If a line in the data has the string "from", please show it.
--- START ---
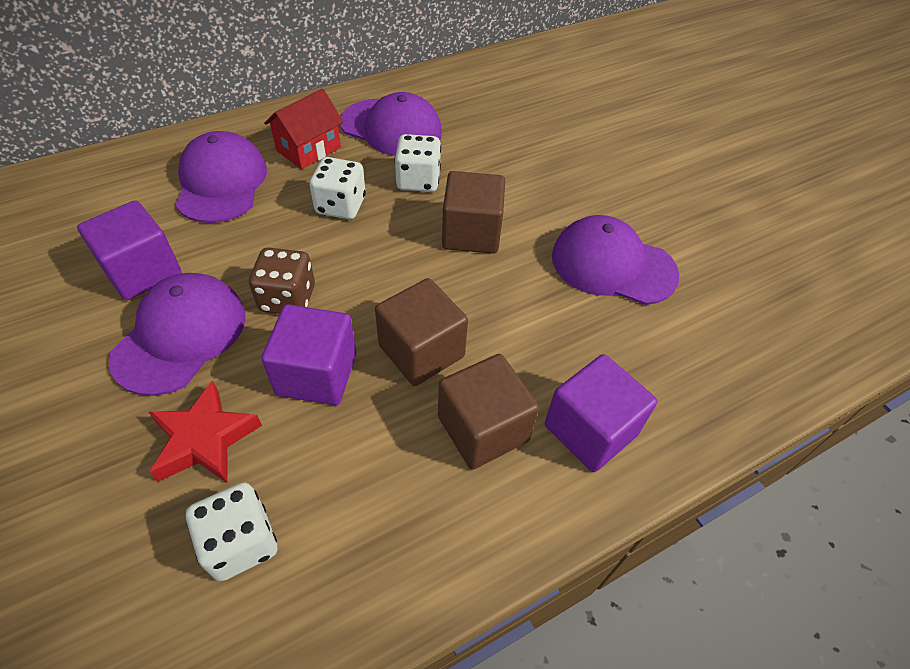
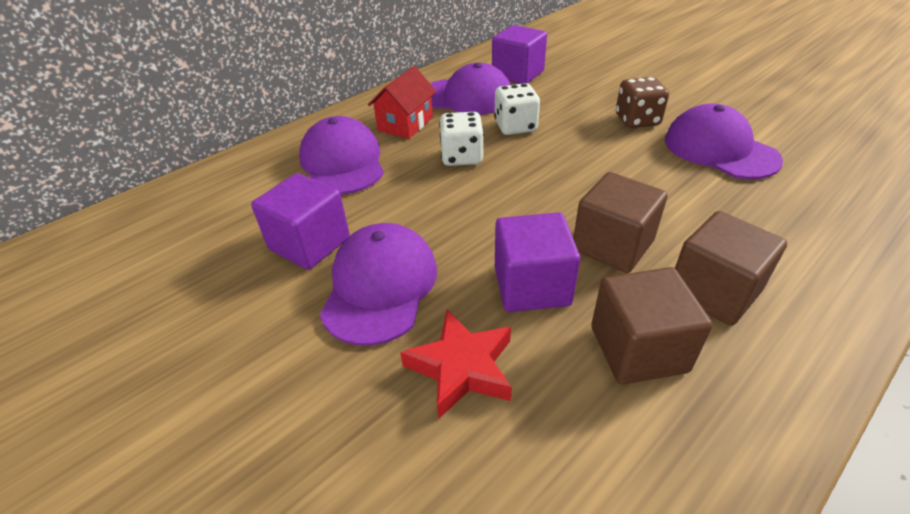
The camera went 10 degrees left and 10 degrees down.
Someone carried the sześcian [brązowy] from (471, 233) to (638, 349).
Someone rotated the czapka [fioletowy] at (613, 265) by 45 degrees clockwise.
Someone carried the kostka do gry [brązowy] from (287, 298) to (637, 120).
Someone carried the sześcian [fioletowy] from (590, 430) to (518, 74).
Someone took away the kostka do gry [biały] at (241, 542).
--- END ---
*OUTPUT OF THE TASK*:
Someone carried the sześcian [brązowy] from (471, 233) to (638, 349).
Someone carried the kostka do gry [brązowy] from (287, 298) to (637, 120).
Someone carried the sześcian [fioletowy] from (590, 430) to (518, 74).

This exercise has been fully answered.